WHAT TO DO:
Please reproduce, exactly and with nothing added, the line containing "brown brick F13:F14" and every line after it to the end of the records.

EXTRACTED RECORDS:
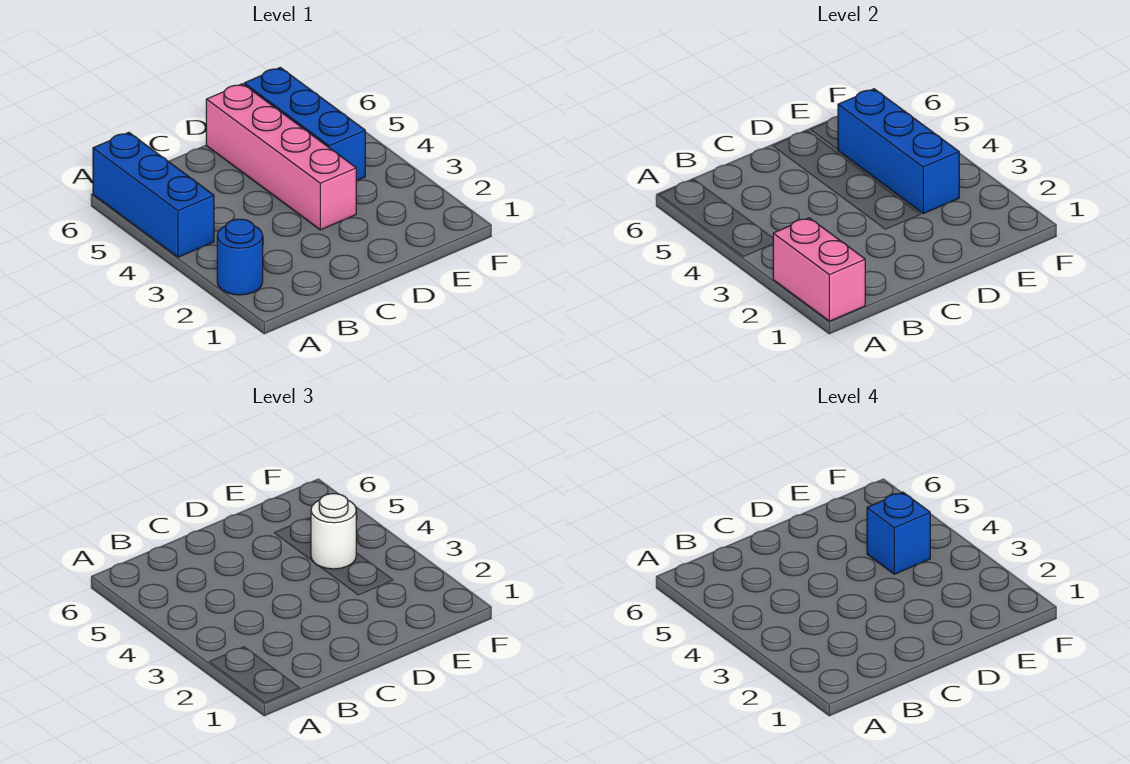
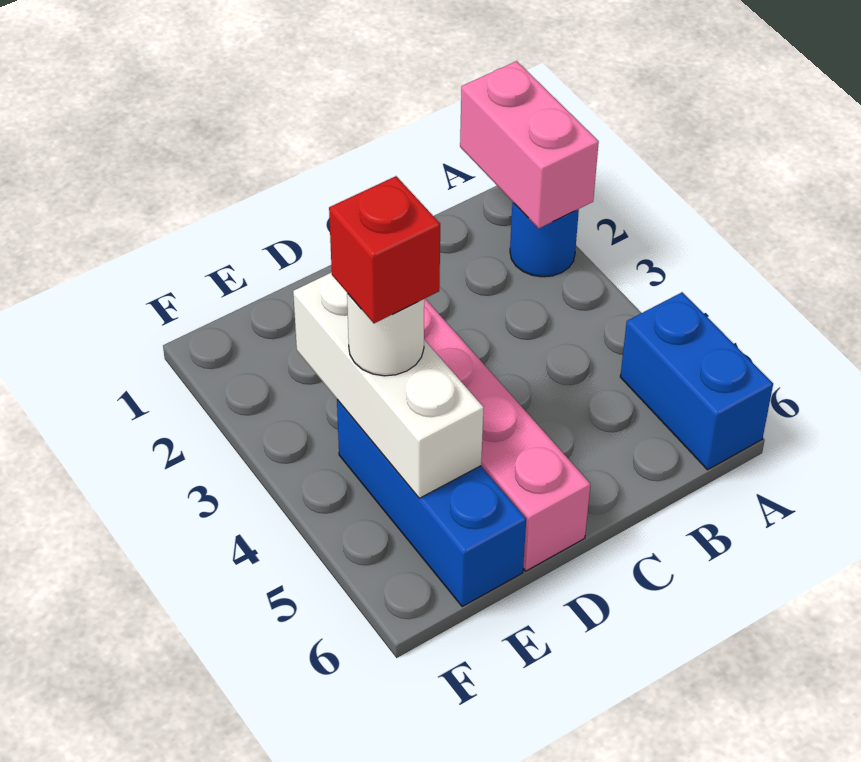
blue brick A4:A6 level 1 -> blue brick A5:A6 level 1
blue brick E3:E5 level 2 -> white brick E3:E5 level 2
blue brick E4 level 4 -> red brick E4 level 4

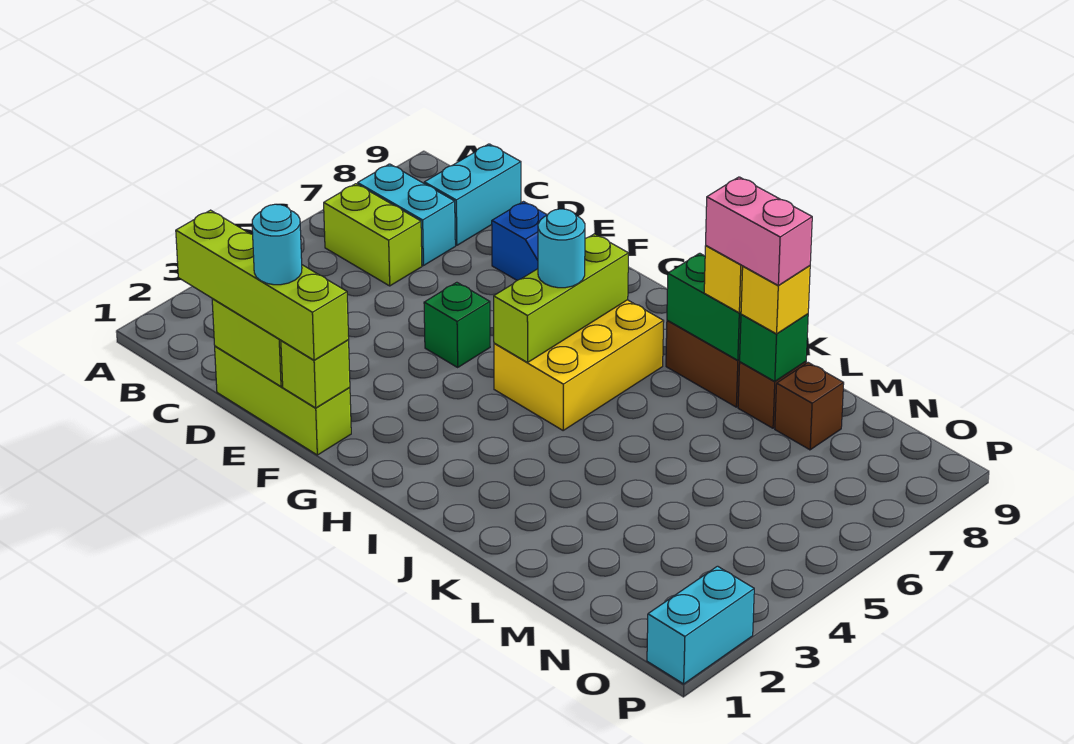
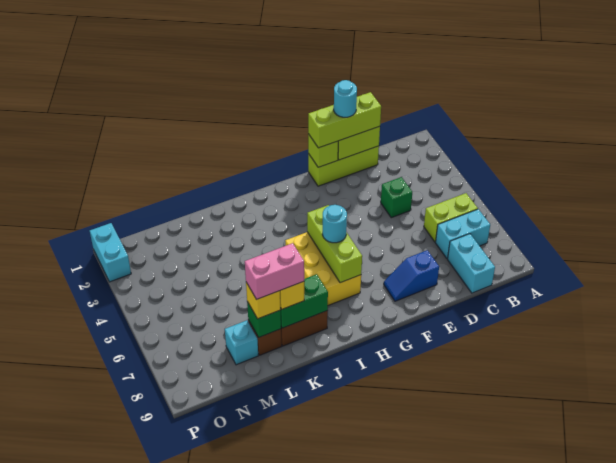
lime brick C1:F1 level 3 -> lime brick D1:F1 level 3
green brick F5 level 1 -> green brick D4 level 1
brown brick M8 level 1 -> cyan brick M8 level 1

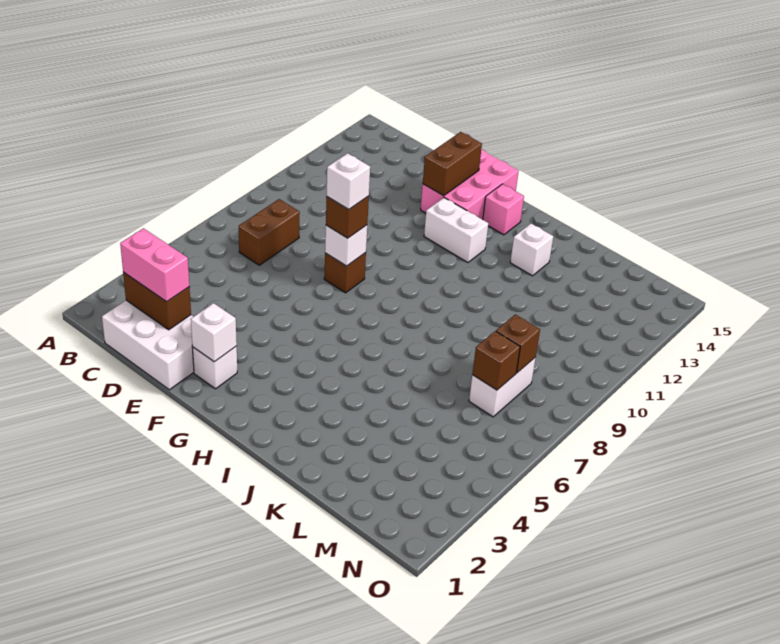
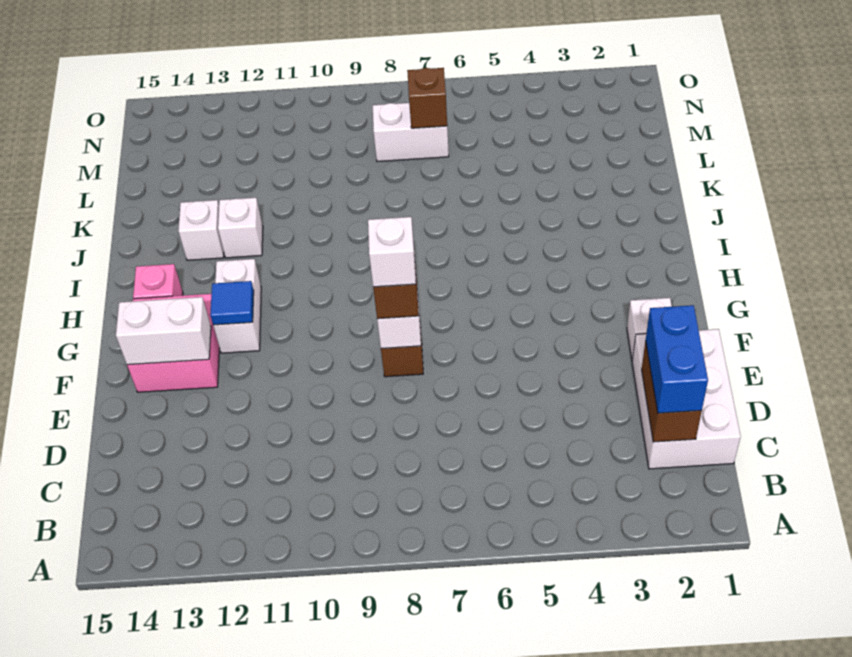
pink brick C2:D2 level 3 -> blue brick C2:D2 level 3
brown brick C7:C8 level 1 -> none
white brick F2 level 2 -> white brick J12 level 1
pink brick F13:G15 level 1 -> pink brick F13:G14 level 1
brown brick F13:F14 level 2 -> white brick F13:F14 level 2
none -> blue tile G12 level 2
brown brick M8 level 2 -> none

TASK ANSWER:
brown brick F13:F14 level 2 -> white brick F13:F14 level 2
none -> blue tile G12 level 2
brown brick M8 level 2 -> none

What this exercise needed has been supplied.